> Source data

----------------

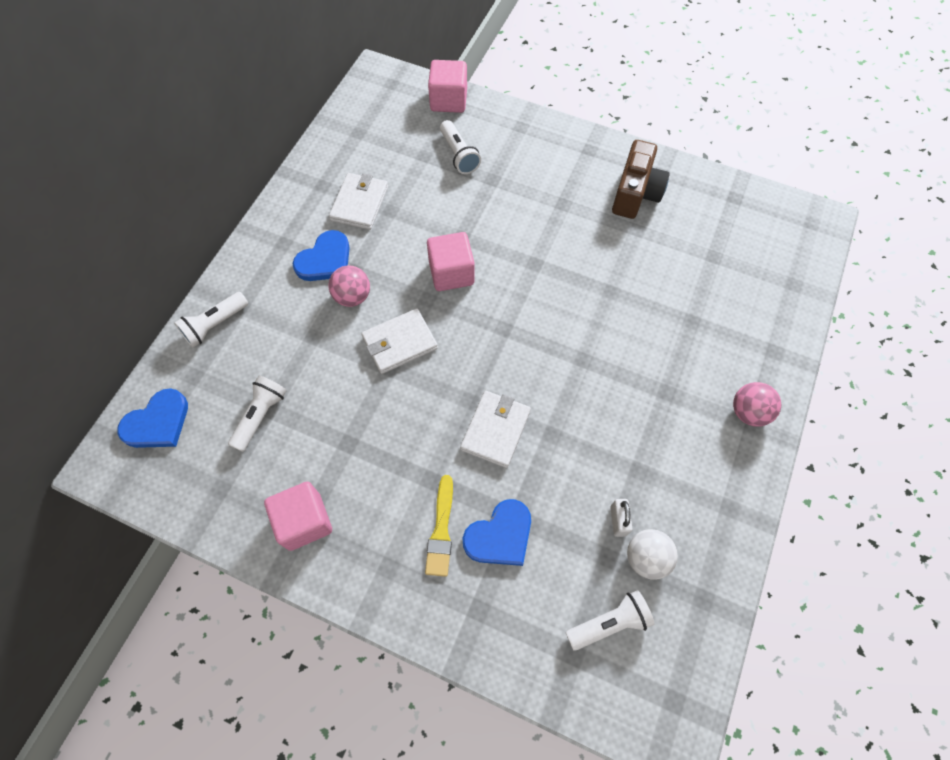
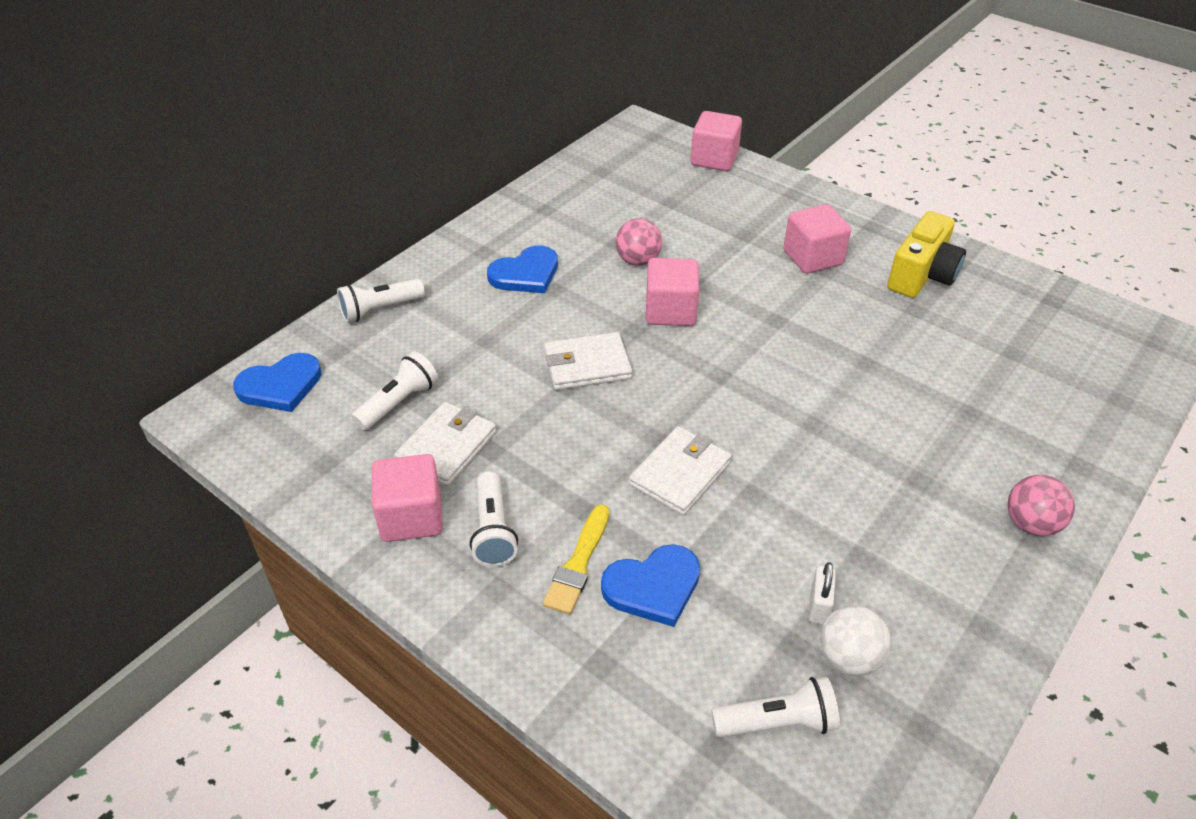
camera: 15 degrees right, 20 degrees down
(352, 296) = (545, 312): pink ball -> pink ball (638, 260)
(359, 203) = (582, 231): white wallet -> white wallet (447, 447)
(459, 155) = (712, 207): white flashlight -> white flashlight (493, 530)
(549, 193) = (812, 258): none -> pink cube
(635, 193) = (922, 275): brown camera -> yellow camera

----------------

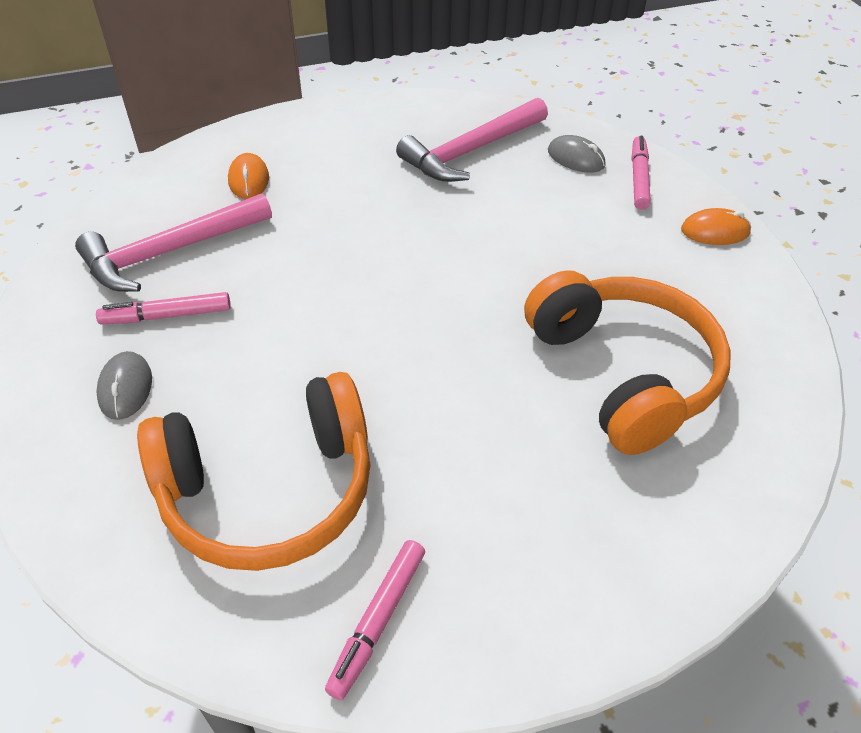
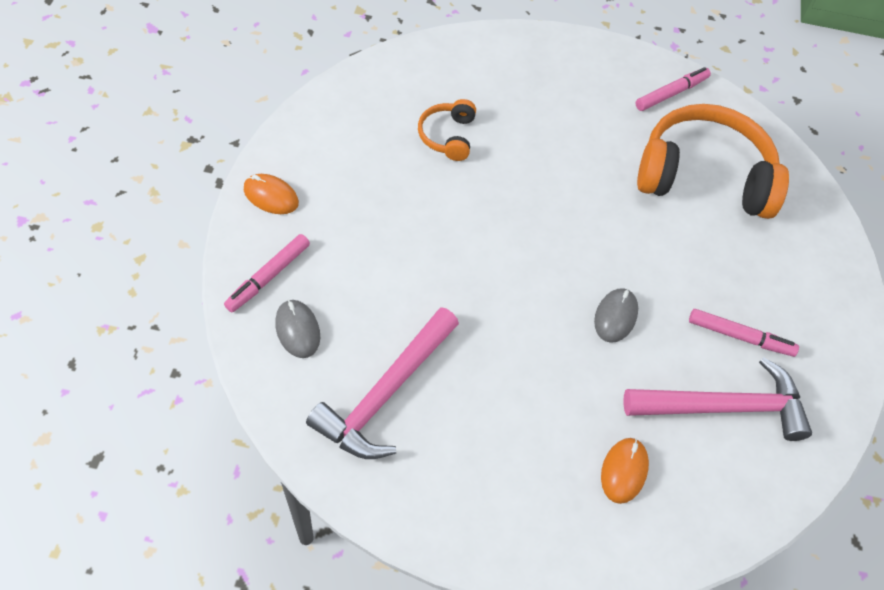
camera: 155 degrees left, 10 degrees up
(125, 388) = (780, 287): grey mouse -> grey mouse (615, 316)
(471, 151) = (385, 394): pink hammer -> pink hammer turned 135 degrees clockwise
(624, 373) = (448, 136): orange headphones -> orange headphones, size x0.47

----------------

> Your instructions
Within the records above, each line containing "white" is to be returned.

> Your solution
(359, 203) = (582, 231): white wallet -> white wallet (447, 447)
(459, 155) = (712, 207): white flashlight -> white flashlight (493, 530)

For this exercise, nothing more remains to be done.